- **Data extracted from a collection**
───

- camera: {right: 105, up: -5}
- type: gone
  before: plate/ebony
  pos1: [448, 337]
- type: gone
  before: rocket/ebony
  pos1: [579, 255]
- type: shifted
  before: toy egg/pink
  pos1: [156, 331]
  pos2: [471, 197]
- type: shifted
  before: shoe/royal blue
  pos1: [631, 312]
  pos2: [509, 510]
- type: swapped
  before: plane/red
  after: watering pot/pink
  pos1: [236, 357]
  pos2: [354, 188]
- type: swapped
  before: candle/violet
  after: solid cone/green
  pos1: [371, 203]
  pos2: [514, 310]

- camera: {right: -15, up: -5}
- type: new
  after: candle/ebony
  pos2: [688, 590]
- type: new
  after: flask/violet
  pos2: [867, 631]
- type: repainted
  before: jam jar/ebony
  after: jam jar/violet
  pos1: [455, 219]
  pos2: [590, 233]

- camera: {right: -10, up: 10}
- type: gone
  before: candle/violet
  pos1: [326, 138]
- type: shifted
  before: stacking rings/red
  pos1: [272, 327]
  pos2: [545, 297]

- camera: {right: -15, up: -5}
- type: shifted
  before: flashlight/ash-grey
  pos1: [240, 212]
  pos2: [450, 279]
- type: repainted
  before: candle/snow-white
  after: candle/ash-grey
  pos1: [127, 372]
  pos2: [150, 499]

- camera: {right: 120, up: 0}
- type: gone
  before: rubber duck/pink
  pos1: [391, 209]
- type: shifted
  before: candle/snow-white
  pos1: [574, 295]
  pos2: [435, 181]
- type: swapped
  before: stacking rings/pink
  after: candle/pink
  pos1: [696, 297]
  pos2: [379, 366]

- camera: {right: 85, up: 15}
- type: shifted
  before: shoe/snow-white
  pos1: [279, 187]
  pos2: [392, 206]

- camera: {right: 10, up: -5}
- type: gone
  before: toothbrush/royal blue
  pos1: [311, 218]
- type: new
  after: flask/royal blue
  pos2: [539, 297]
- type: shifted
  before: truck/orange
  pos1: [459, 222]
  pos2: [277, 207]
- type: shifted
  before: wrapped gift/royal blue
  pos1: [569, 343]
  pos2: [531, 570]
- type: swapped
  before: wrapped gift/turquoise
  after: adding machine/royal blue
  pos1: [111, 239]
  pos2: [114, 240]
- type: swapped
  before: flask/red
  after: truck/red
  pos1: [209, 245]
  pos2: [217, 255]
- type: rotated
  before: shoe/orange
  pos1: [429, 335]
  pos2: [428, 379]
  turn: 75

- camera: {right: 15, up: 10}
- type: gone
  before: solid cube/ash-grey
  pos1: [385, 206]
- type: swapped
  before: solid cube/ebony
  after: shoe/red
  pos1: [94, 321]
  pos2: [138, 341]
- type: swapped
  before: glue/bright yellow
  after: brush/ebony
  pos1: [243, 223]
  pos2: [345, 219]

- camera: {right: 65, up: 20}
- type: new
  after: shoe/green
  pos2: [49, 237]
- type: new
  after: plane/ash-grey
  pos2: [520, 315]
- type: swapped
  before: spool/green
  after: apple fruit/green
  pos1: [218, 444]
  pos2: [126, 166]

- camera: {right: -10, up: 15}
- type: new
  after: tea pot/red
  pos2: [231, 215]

───

- **YOUR INSTRUCTIONS**
Generate a verbatim printout of all the entries.

- **ANSWER SECTION**
- camera: {right: 105, up: -5}
- type: gone
  before: plate/ebony
  pos1: [448, 337]
- type: gone
  before: rocket/ebony
  pos1: [579, 255]
- type: shifted
  before: toy egg/pink
  pos1: [156, 331]
  pos2: [471, 197]
- type: shifted
  before: shoe/royal blue
  pos1: [631, 312]
  pos2: [509, 510]
- type: swapped
  before: plane/red
  after: watering pot/pink
  pos1: [236, 357]
  pos2: [354, 188]
- type: swapped
  before: candle/violet
  after: solid cone/green
  pos1: [371, 203]
  pos2: [514, 310]

- camera: {right: -15, up: -5}
- type: new
  after: candle/ebony
  pos2: [688, 590]
- type: new
  after: flask/violet
  pos2: [867, 631]
- type: repainted
  before: jam jar/ebony
  after: jam jar/violet
  pos1: [455, 219]
  pos2: [590, 233]

- camera: {right: -10, up: 10}
- type: gone
  before: candle/violet
  pos1: [326, 138]
- type: shifted
  before: stacking rings/red
  pos1: [272, 327]
  pos2: [545, 297]

- camera: {right: -15, up: -5}
- type: shifted
  before: flashlight/ash-grey
  pos1: [240, 212]
  pos2: [450, 279]
- type: repainted
  before: candle/snow-white
  after: candle/ash-grey
  pos1: [127, 372]
  pos2: [150, 499]

- camera: {right: 120, up: 0}
- type: gone
  before: rubber duck/pink
  pos1: [391, 209]
- type: shifted
  before: candle/snow-white
  pos1: [574, 295]
  pos2: [435, 181]
- type: swapped
  before: stacking rings/pink
  after: candle/pink
  pos1: [696, 297]
  pos2: [379, 366]

- camera: {right: 85, up: 15}
- type: shifted
  before: shoe/snow-white
  pos1: [279, 187]
  pos2: [392, 206]

- camera: {right: 10, up: -5}
- type: gone
  before: toothbrush/royal blue
  pos1: [311, 218]
- type: new
  after: flask/royal blue
  pos2: [539, 297]
- type: shifted
  before: truck/orange
  pos1: [459, 222]
  pos2: [277, 207]
- type: shifted
  before: wrapped gift/royal blue
  pos1: [569, 343]
  pos2: [531, 570]
- type: swapped
  before: wrapped gift/turquoise
  after: adding machine/royal blue
  pos1: [111, 239]
  pos2: [114, 240]
- type: swapped
  before: flask/red
  after: truck/red
  pos1: [209, 245]
  pos2: [217, 255]
- type: rotated
  before: shoe/orange
  pos1: [429, 335]
  pos2: [428, 379]
  turn: 75

- camera: {right: 15, up: 10}
- type: gone
  before: solid cube/ash-grey
  pos1: [385, 206]
- type: swapped
  before: solid cube/ebony
  after: shoe/red
  pos1: [94, 321]
  pos2: [138, 341]
- type: swapped
  before: glue/bright yellow
  after: brush/ebony
  pos1: [243, 223]
  pos2: [345, 219]

- camera: {right: 65, up: 20}
- type: new
  after: shoe/green
  pos2: [49, 237]
- type: new
  after: plane/ash-grey
  pos2: [520, 315]
- type: swapped
  before: spool/green
  after: apple fruit/green
  pos1: [218, 444]
  pos2: [126, 166]

- camera: {right: -10, up: 15}
- type: new
  after: tea pot/red
  pos2: [231, 215]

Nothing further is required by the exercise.